Retype the tail of the data exactly, starting at the line containing "yellow mushroom: 3 -> 1" and stopping at the last line.

Saved entries:
☆ ☆ ☆ ☆ ☆
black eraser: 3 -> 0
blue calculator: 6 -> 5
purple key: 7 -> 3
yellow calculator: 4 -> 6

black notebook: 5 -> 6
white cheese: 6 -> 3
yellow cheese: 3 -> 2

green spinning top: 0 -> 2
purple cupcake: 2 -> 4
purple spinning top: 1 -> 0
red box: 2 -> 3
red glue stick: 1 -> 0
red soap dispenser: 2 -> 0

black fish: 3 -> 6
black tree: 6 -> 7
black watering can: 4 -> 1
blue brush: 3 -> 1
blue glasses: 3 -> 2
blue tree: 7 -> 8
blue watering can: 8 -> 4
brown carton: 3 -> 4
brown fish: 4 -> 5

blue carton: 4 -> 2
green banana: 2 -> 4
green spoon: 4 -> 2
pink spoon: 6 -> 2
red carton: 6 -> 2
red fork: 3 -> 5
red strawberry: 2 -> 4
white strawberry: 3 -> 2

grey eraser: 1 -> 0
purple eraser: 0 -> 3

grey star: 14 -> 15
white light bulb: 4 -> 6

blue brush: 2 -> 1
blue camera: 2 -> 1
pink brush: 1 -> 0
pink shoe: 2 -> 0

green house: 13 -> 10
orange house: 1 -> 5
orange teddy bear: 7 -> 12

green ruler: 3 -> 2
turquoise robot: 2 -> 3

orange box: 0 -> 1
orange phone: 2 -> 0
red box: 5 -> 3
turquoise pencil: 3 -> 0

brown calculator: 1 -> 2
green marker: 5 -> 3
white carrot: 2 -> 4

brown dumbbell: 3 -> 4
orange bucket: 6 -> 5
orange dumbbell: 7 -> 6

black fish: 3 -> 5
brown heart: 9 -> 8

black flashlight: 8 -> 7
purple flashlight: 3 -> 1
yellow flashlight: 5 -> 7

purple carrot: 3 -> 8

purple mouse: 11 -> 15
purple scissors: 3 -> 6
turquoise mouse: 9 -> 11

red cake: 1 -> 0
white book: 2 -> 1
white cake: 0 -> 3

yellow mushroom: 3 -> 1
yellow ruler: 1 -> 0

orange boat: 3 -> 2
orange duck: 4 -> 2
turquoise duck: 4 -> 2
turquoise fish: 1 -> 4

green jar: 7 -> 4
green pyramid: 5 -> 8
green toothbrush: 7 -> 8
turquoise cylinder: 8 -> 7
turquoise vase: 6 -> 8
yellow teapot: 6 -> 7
☆ ☆ ☆ ☆ ☆
→ **RESPONSE TO THIS TASK**:
yellow mushroom: 3 -> 1
yellow ruler: 1 -> 0

orange boat: 3 -> 2
orange duck: 4 -> 2
turquoise duck: 4 -> 2
turquoise fish: 1 -> 4

green jar: 7 -> 4
green pyramid: 5 -> 8
green toothbrush: 7 -> 8
turquoise cylinder: 8 -> 7
turquoise vase: 6 -> 8
yellow teapot: 6 -> 7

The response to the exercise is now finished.